For the data that follows, give the number of lines in which "square" appears. Add nothing to it.

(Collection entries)
_____

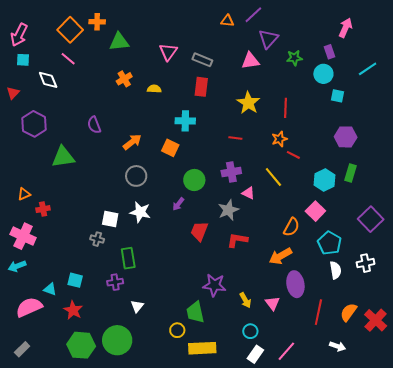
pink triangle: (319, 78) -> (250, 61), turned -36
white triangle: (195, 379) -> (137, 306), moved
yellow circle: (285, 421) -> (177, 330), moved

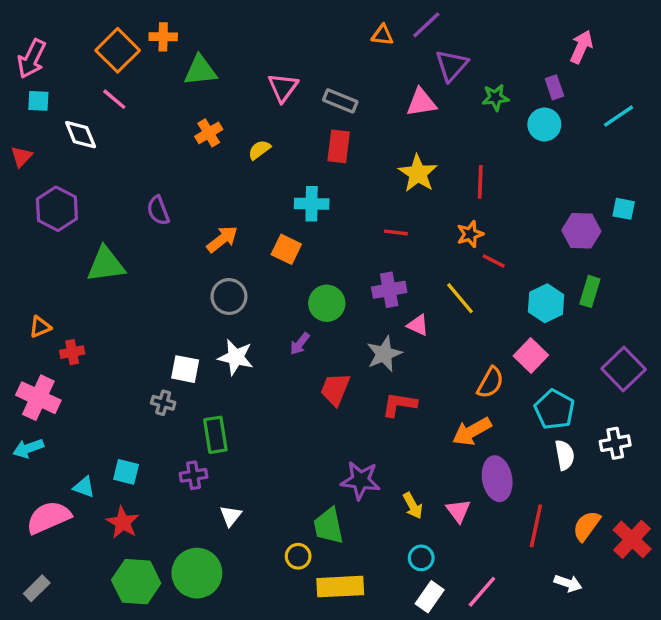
yellow semicircle: (154, 89) -> (259, 150), turned -40
cyan square: (338, 96) -> (624, 209), moved

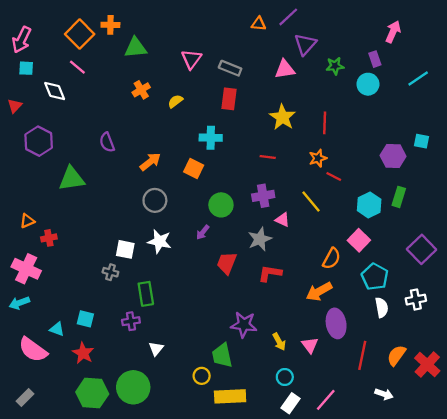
pink semicircle: (48, 517) -> (33, 350), turned -120

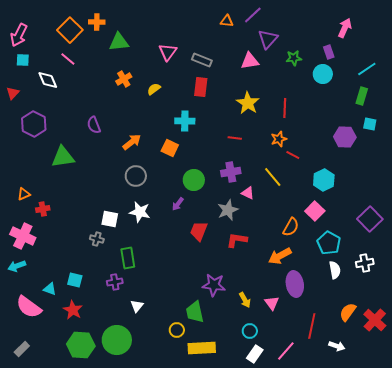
green rectangle: (399, 197) -> (362, 96), moved
red line: (362, 355) -> (312, 326), moved

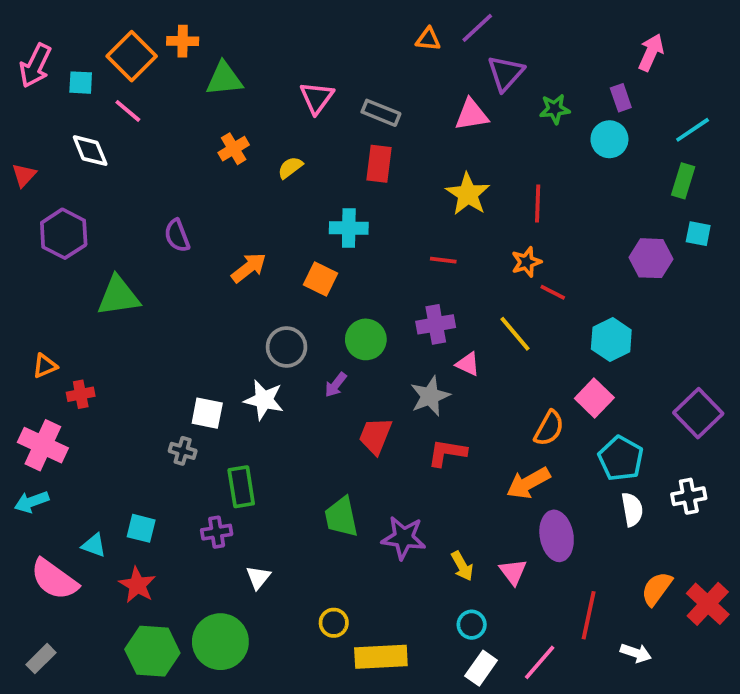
cyan square: (23, 60) -> (81, 83), moved
gray circle: (136, 176) -> (287, 347), moved
green trapezoid: (195, 312) -> (341, 517), moved

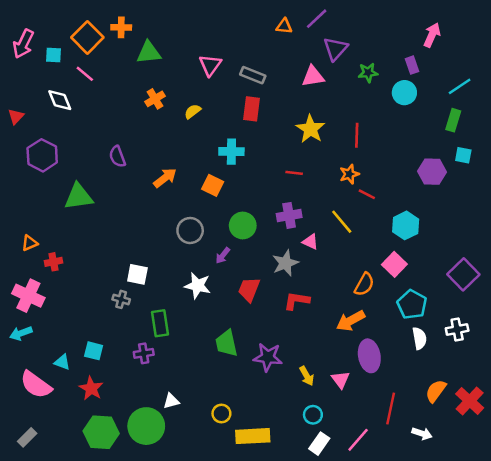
white star: (264, 400) -> (198, 286), moved
white triangle: (258, 577) -> (171, 401), moved, turned 36

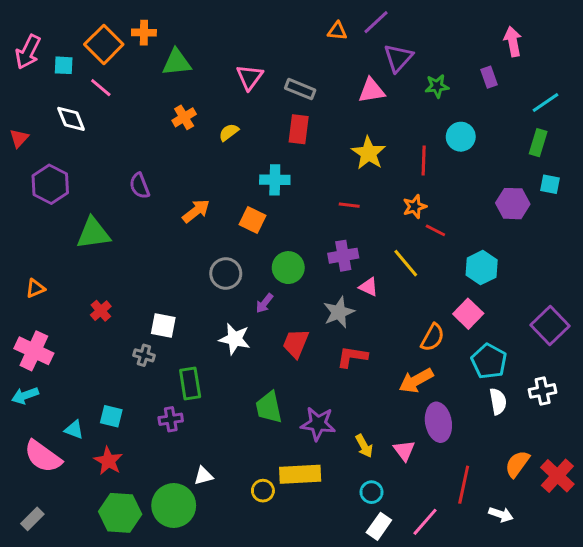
pink arrow: (432, 35) -> (513, 41), turned -35
cyan circle: (404, 93) -> (461, 137), moved
red cross: (53, 262) -> (101, 311), moved, turned -30
yellow rectangle: (253, 436) -> (300, 474), moved

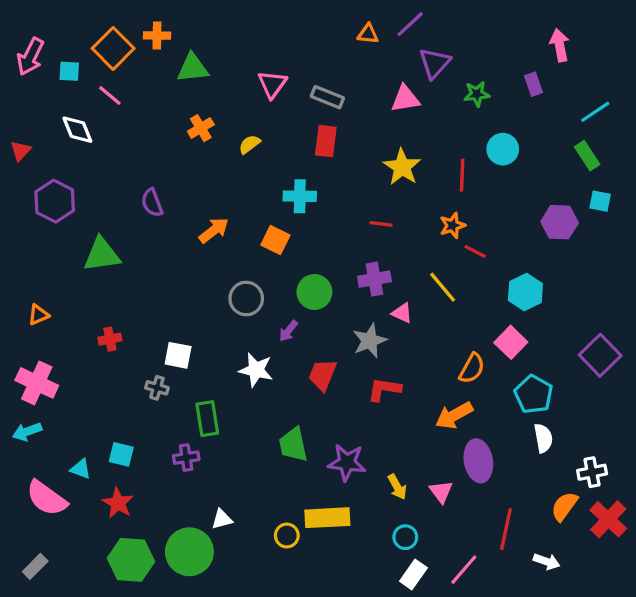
green rectangle: (538, 143) -> (587, 156), turned -50
red cross: (101, 311) -> (110, 339), turned 30
white cross: (543, 391) -> (592, 472), moved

_____

[TASK SOLUTION] 2